Aim of the task | As you write out the lines from the one containing "U2 pin in+: VP -> VN" through the last line of the records, keep them exact and leave out pictures.

Revision comparison data:
◇ ◇ ◇ ◇ ◇ ◇ ◇

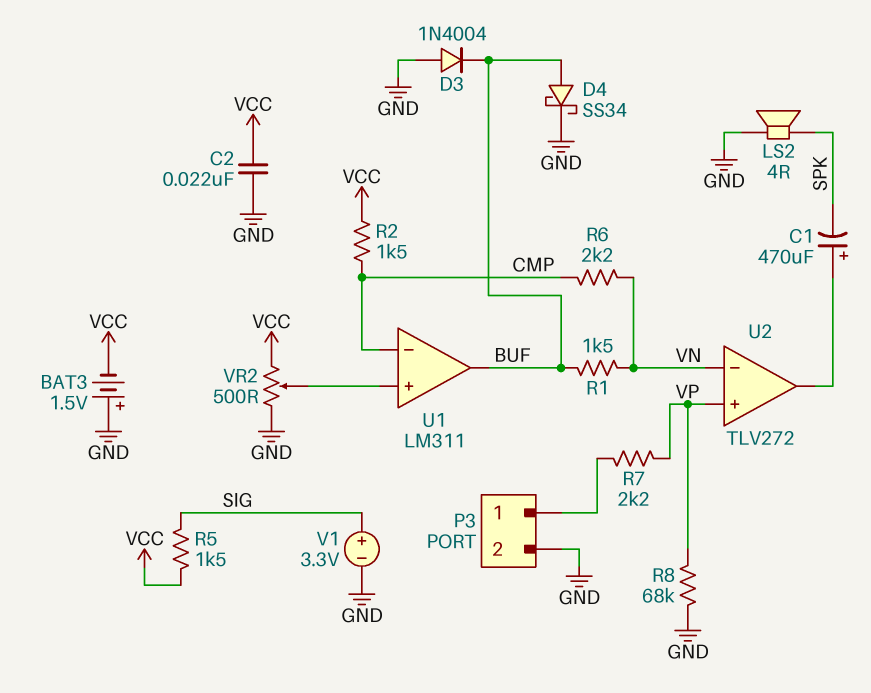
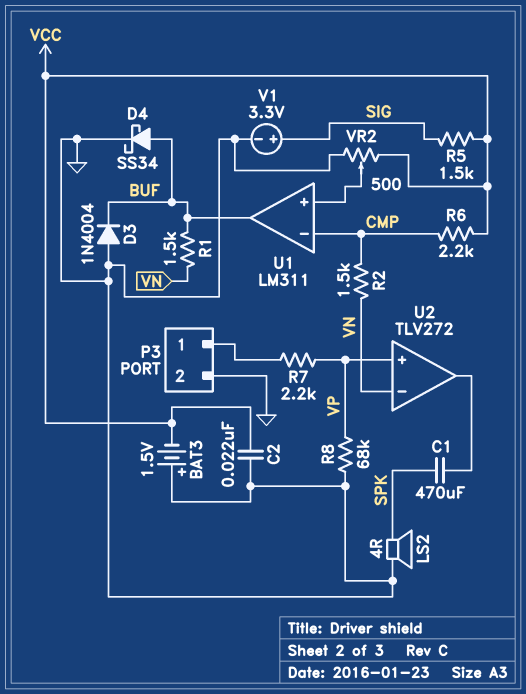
C1: 470uF (plus U2/out, minus SPK) -> 470uF (SPK, U2/out)
R2: 1.5k (CMP, VCC) -> 1.5k (CMP, VN)
R6: 2.2k (CMP, VN) -> 2.2k (CMP, VCC)

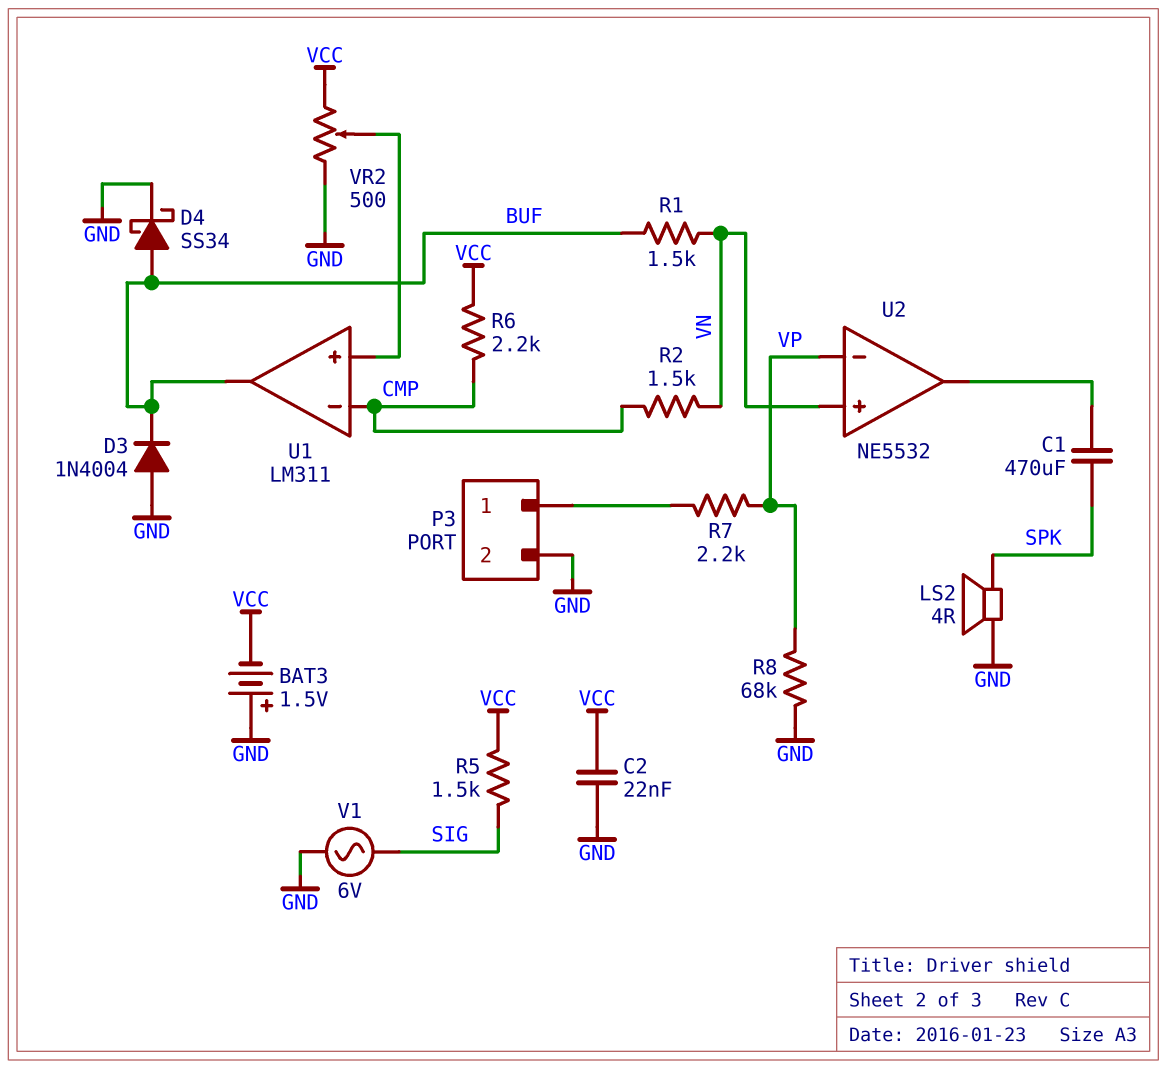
U2: TLV272 -> NE5532
U2 pin in+: VP -> VN
U2 pin in-: VN -> VP
V1: 3.3V (plus SIG, minus GND) -> AC 6V (GND, SIG)

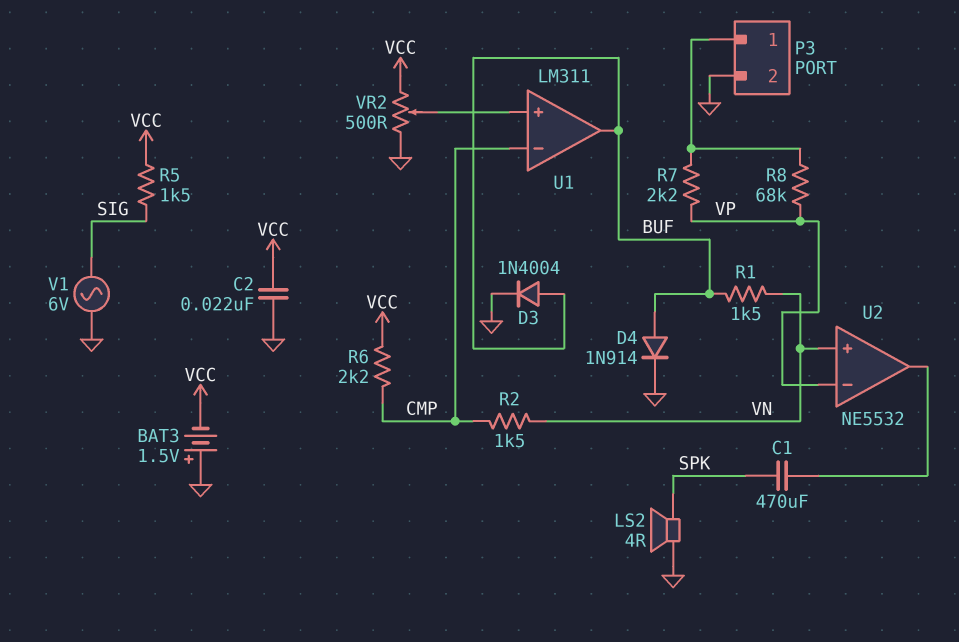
D3: diode 1N4004 (A GND, K BUF) -> diode 1N4004 (A BUF, K GND)
D4: schottky SS34 (A BUF, K GND) -> diode 1N914 (A BUF, K GND)
R8: 68k (GND, VP) -> 68k (P3/1, VP)

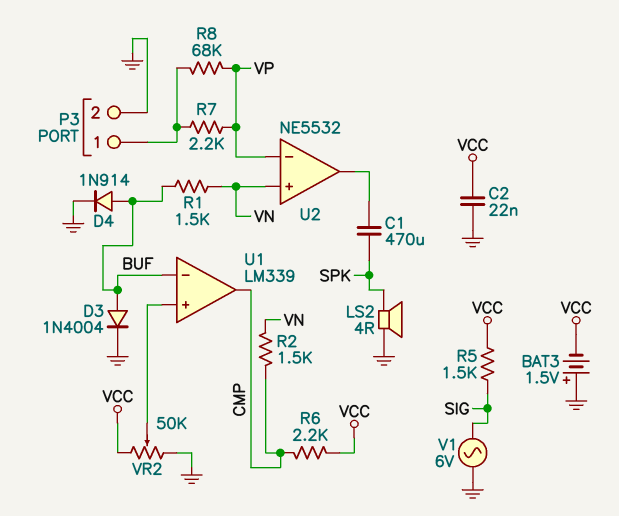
U1: LM311 -> LM339
U1 pin in-: CMP -> BUF
U1 pin out: BUF -> CMP
VR2: 500 (GND, VCC, wiper U1/in+) -> 50k (GND, VCC, wiper U1/in+)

◇ ◇ ◇ ◇ ◇ ◇ ◇

Finished task |
U2 pin in+: VP -> VN
U2 pin in-: VN -> VP
V1: 3.3V (plus SIG, minus GND) -> AC 6V (GND, SIG)

D3: diode 1N4004 (A GND, K BUF) -> diode 1N4004 (A BUF, K GND)
D4: schottky SS34 (A BUF, K GND) -> diode 1N914 (A BUF, K GND)
R8: 68k (GND, VP) -> 68k (P3/1, VP)

U1: LM311 -> LM339
U1 pin in-: CMP -> BUF
U1 pin out: BUF -> CMP
VR2: 500 (GND, VCC, wiper U1/in+) -> 50k (GND, VCC, wiper U1/in+)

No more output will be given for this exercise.